**GIVEN REQUEST**. Could you print every line of the rows below verbatim, leaving out the pictures?
'''
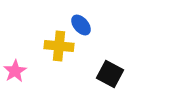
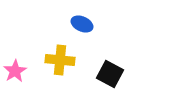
blue ellipse: moved 1 px right, 1 px up; rotated 25 degrees counterclockwise
yellow cross: moved 1 px right, 14 px down
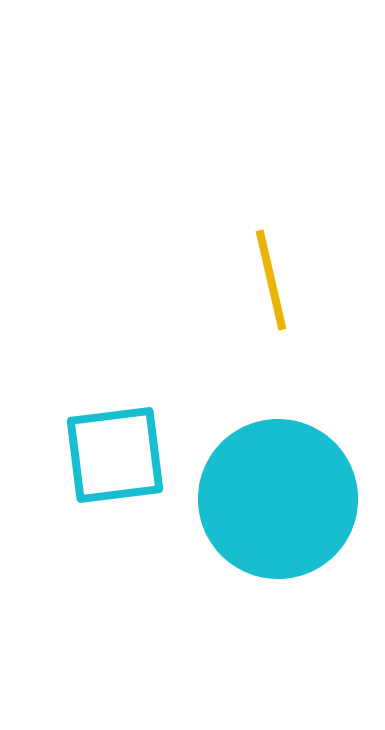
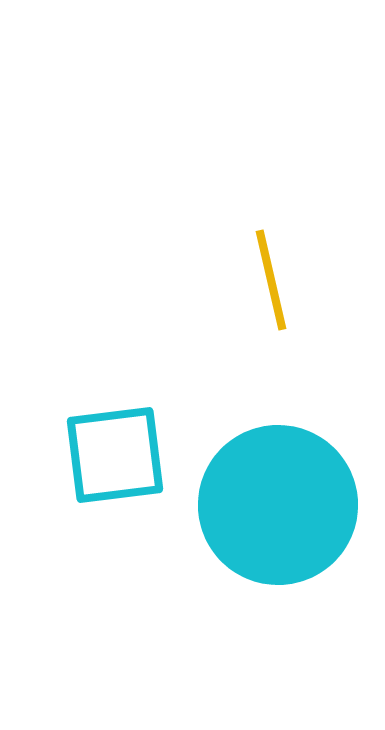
cyan circle: moved 6 px down
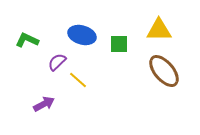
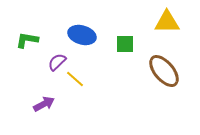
yellow triangle: moved 8 px right, 8 px up
green L-shape: rotated 15 degrees counterclockwise
green square: moved 6 px right
yellow line: moved 3 px left, 1 px up
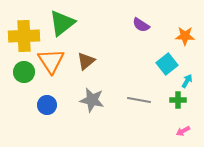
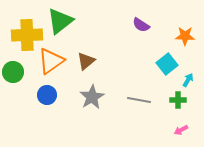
green triangle: moved 2 px left, 2 px up
yellow cross: moved 3 px right, 1 px up
orange triangle: rotated 28 degrees clockwise
green circle: moved 11 px left
cyan arrow: moved 1 px right, 1 px up
gray star: moved 3 px up; rotated 30 degrees clockwise
blue circle: moved 10 px up
pink arrow: moved 2 px left, 1 px up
'''
**CORRECT RESPONSE**.
blue ellipse: moved 1 px right, 1 px up; rotated 25 degrees counterclockwise
yellow cross: moved 1 px right, 14 px down
cyan circle: moved 6 px down
yellow triangle: moved 8 px right, 8 px up
green L-shape: rotated 15 degrees counterclockwise
green square: moved 6 px right
yellow line: moved 3 px left, 1 px up
green triangle: moved 2 px left, 2 px up
yellow cross: moved 3 px right, 1 px up
orange triangle: rotated 28 degrees clockwise
green circle: moved 11 px left
cyan arrow: moved 1 px right, 1 px up
gray star: moved 3 px up; rotated 30 degrees clockwise
blue circle: moved 10 px up
pink arrow: moved 2 px left, 1 px up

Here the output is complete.